ACTIVITY. Copy out every line of the records in which "zapato" can be found.

------ EXTRACTED MATERIAL ------

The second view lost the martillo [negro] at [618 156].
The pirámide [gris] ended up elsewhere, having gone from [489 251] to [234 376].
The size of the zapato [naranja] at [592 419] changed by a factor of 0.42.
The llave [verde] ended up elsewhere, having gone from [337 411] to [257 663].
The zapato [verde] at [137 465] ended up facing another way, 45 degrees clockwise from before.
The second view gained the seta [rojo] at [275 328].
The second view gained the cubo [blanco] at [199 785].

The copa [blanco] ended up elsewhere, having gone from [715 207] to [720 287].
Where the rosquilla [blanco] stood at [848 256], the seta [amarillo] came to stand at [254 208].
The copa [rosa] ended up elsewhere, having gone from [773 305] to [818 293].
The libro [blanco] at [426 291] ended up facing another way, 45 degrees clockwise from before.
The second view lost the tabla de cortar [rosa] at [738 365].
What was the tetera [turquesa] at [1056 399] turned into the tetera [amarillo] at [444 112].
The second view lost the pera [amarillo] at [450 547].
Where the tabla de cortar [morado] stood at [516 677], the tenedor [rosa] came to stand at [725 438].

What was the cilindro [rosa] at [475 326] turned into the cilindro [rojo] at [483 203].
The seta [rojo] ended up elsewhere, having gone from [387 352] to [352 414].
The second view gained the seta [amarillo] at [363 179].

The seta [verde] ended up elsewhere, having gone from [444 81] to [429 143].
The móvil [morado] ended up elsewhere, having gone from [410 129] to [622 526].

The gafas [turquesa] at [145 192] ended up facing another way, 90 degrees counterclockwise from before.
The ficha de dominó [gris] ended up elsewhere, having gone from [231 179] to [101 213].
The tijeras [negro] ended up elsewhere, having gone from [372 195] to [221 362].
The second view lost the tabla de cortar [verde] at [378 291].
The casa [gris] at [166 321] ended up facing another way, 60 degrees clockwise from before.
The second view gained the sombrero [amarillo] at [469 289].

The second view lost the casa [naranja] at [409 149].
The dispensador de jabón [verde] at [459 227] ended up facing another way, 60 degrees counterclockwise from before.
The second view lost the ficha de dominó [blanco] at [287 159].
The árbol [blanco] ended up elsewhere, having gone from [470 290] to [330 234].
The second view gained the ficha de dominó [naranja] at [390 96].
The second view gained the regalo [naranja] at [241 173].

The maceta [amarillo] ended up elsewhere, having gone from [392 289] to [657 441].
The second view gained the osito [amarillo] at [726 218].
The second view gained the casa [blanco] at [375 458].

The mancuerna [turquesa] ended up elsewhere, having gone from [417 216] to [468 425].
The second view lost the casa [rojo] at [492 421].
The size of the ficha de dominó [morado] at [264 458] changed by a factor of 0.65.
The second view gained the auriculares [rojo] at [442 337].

------

WRITTEN SOLUTION.
The size of the zapato [naranja] at [592 419] changed by a factor of 0.42.
The zapato [verde] at [137 465] ended up facing another way, 45 degrees clockwise from before.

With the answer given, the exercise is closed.